• [EXERCISE BRIEF]
Your answer must be an exact copy of the records, with no pictures included.

[RECORDS PROVIDED Boundary: Start]

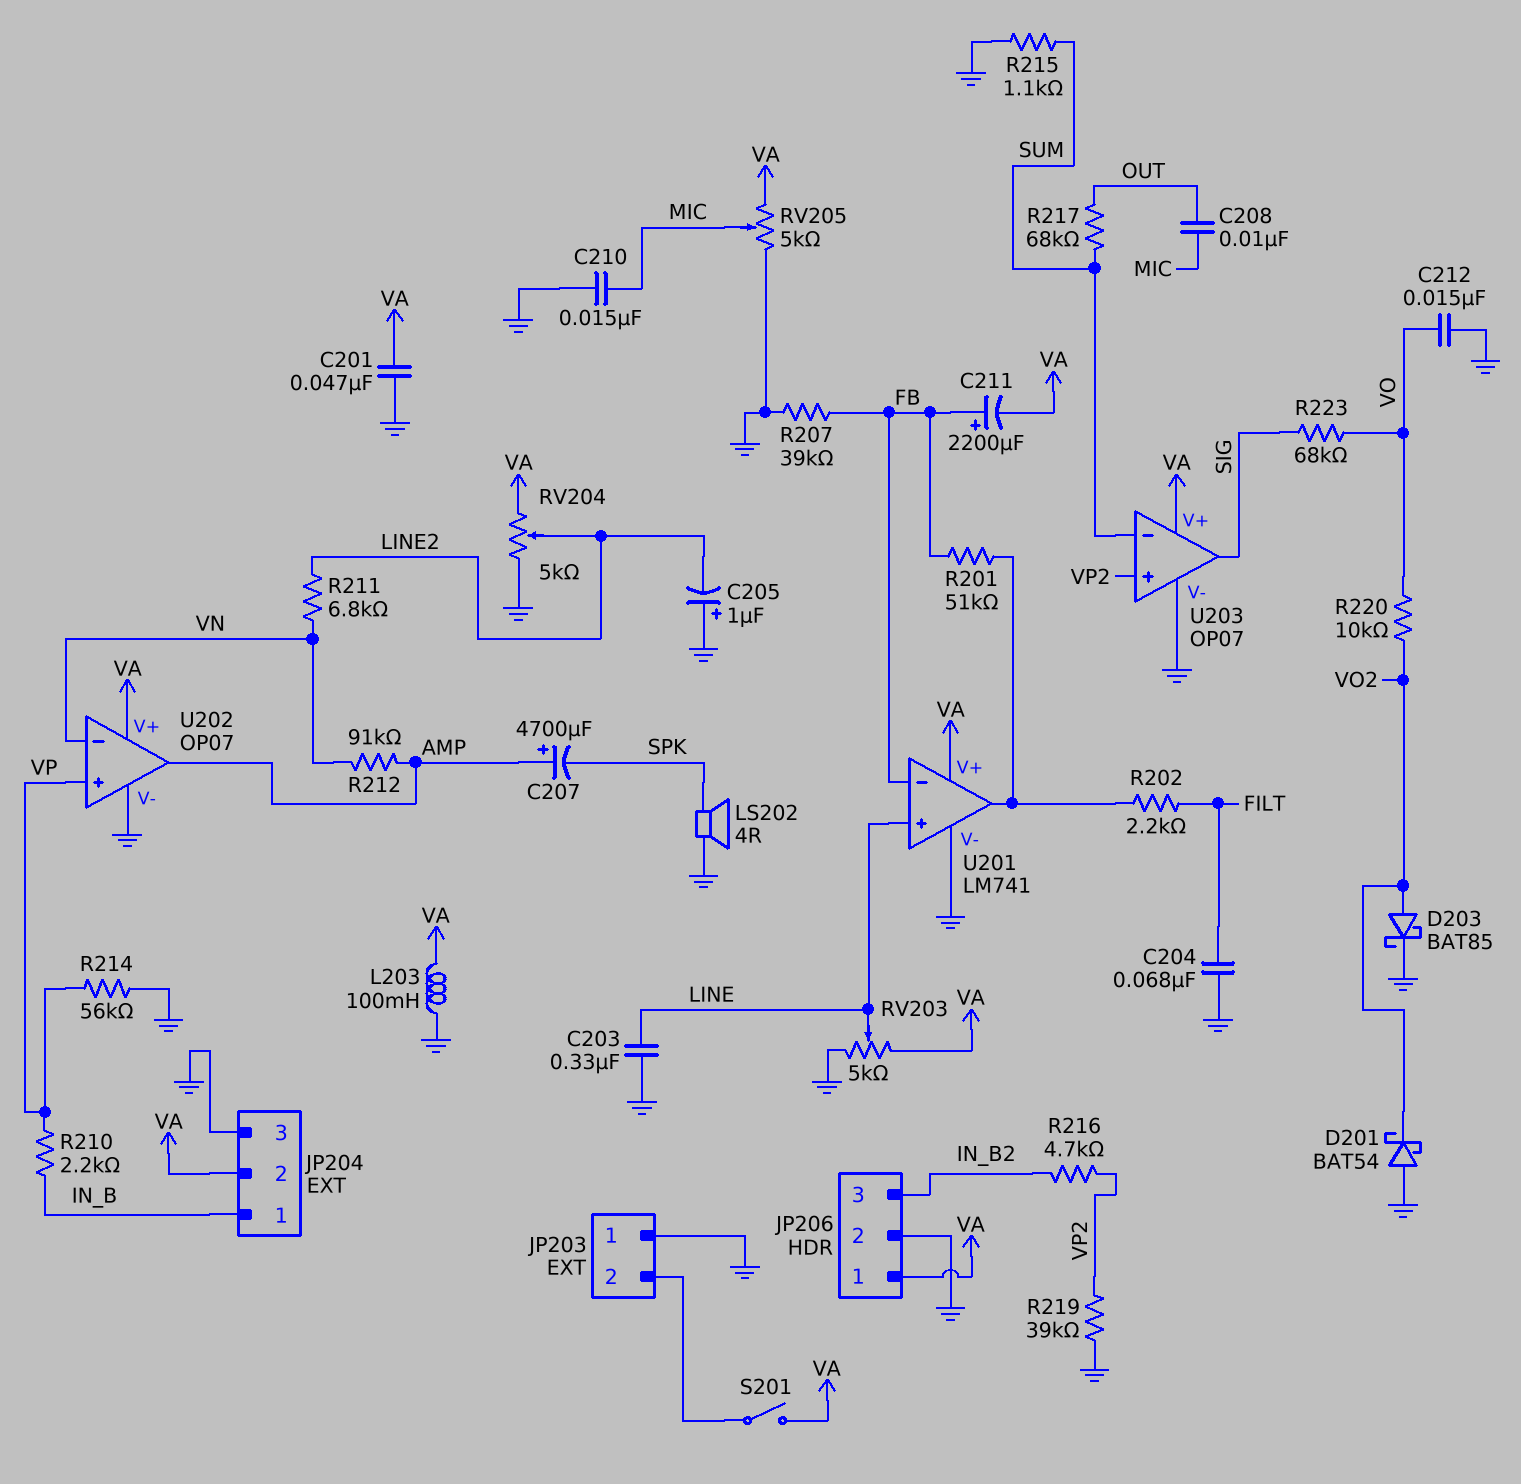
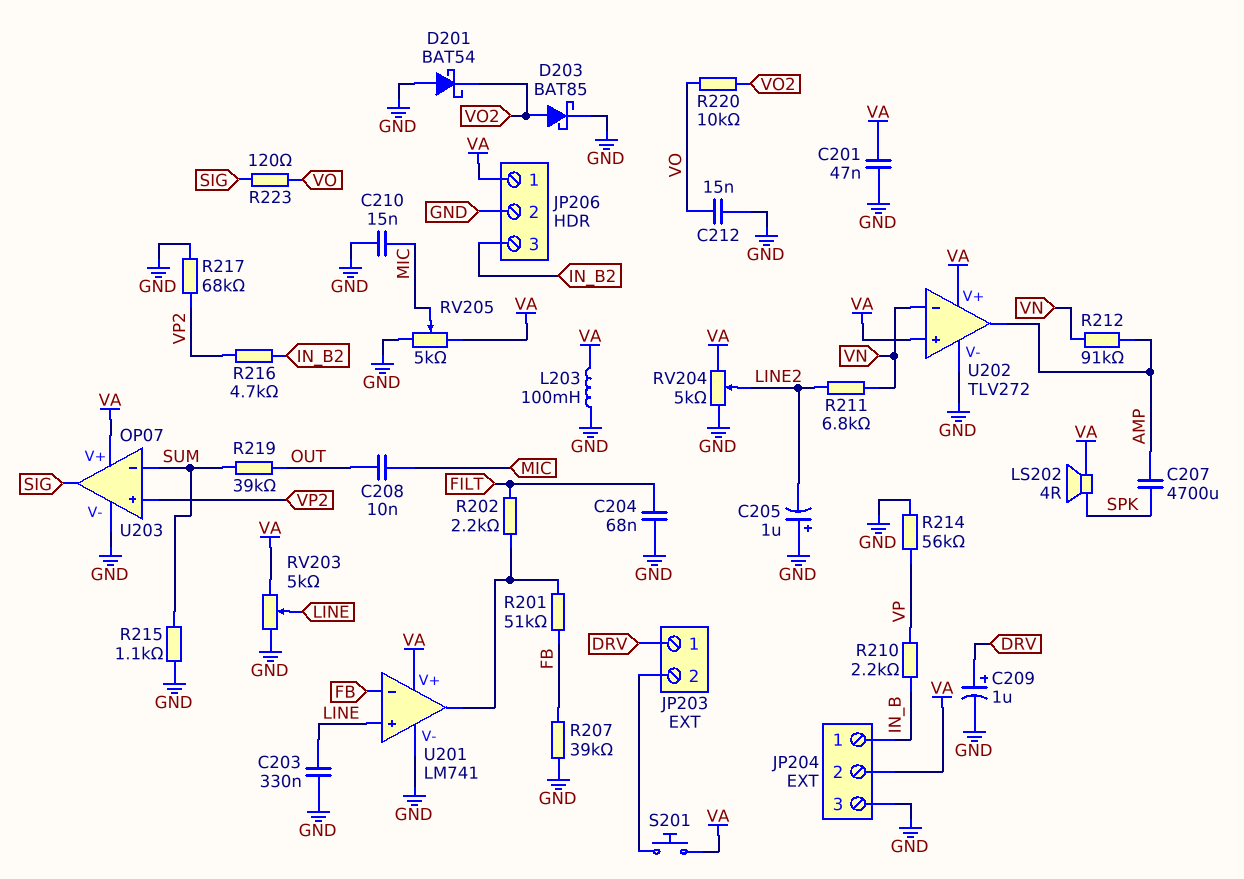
C207: 4700uF (plus AMP, minus SPK) -> 4700uF (AMP, SPK)
C209: none -> 1uF (plus DRV, minus GND)
C211: 2200uF (plus FB, minus VA) -> none
JP203 pin 1: GND -> DRV
LS202: speaker 4R (GND, SPK) -> speaker 4R (SPK, VA)
R217: 68k (OUT, SUM) -> 68k (GND, VP2)
R219: 39k (GND, VP2) -> 39k (OUT, SUM)
R223: 68k (SIG, VO) -> 120 (SIG, VO)
S201: switch (JP203/2, VA) -> button (JP203/2, VA)
U202: OP07 -> TLV272
U202 pin in+: VP -> VA

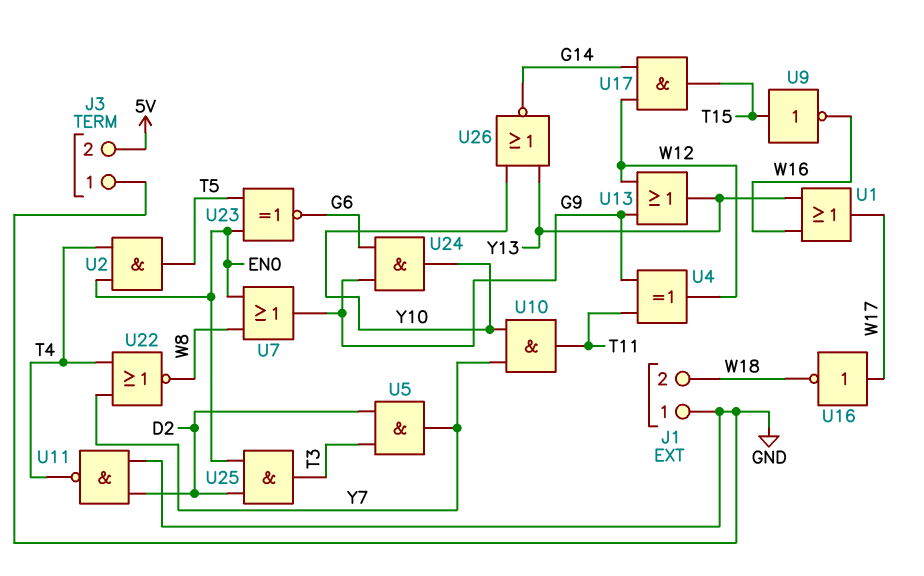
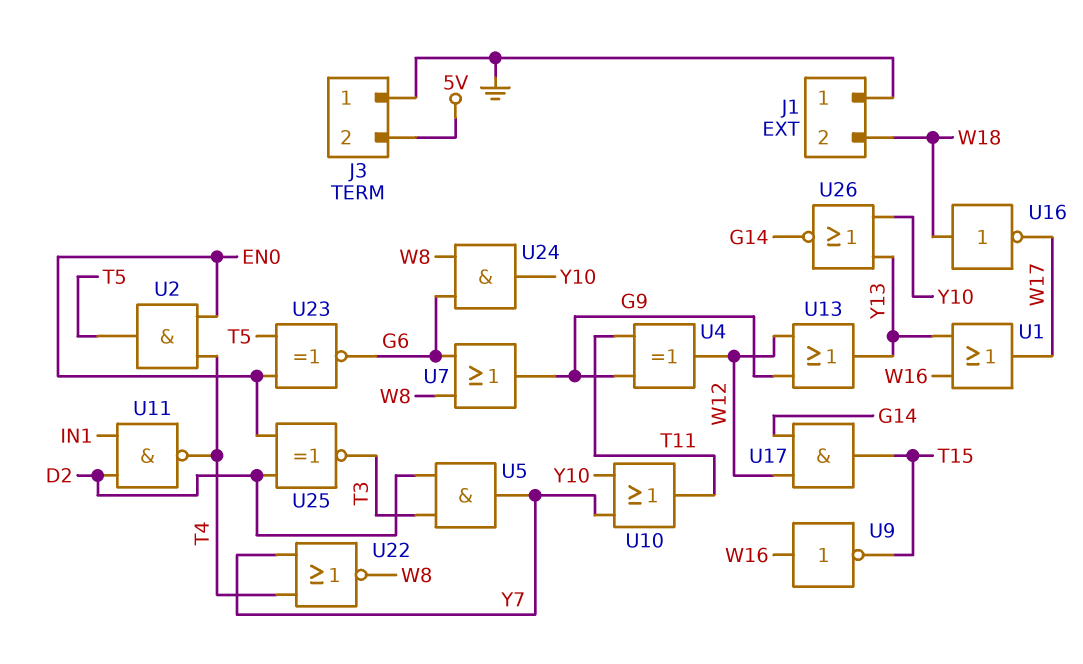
U7: OR (in EN0, in W8, out G9) -> OR (in G6, in W8, out G9)
U9: NOT (in T15, out W16) -> NOT (in W16, out T15)
U10: AND (in Y7, in Y10, out T11) -> OR (in Y7, in Y10, out T11)
U11: NAND (in D2, in GND, out T4) -> NAND (in D2, in IN1, out T4)
U16: NOT (in W17, out W18) -> NOT (in W18, out W17)
U24: AND (in G6, in G9, out Y10) -> AND (in G6, in W8, out Y10)
U25: AND (in D2, in EN0, out T3) -> XNOR (in D2, in EN0, out T3)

[RECORDS PROVIDED Boundary: End]

• [RESPONSE TO THIS TASK]
C207: 4700uF (plus AMP, minus SPK) -> 4700uF (AMP, SPK)
C209: none -> 1uF (plus DRV, minus GND)
C211: 2200uF (plus FB, minus VA) -> none
JP203 pin 1: GND -> DRV
LS202: speaker 4R (GND, SPK) -> speaker 4R (SPK, VA)
R217: 68k (OUT, SUM) -> 68k (GND, VP2)
R219: 39k (GND, VP2) -> 39k (OUT, SUM)
R223: 68k (SIG, VO) -> 120 (SIG, VO)
S201: switch (JP203/2, VA) -> button (JP203/2, VA)
U202: OP07 -> TLV272
U202 pin in+: VP -> VA

U7: OR (in EN0, in W8, out G9) -> OR (in G6, in W8, out G9)
U9: NOT (in T15, out W16) -> NOT (in W16, out T15)
U10: AND (in Y7, in Y10, out T11) -> OR (in Y7, in Y10, out T11)
U11: NAND (in D2, in GND, out T4) -> NAND (in D2, in IN1, out T4)
U16: NOT (in W17, out W18) -> NOT (in W18, out W17)
U24: AND (in G6, in G9, out Y10) -> AND (in G6, in W8, out Y10)
U25: AND (in D2, in EN0, out T3) -> XNOR (in D2, in EN0, out T3)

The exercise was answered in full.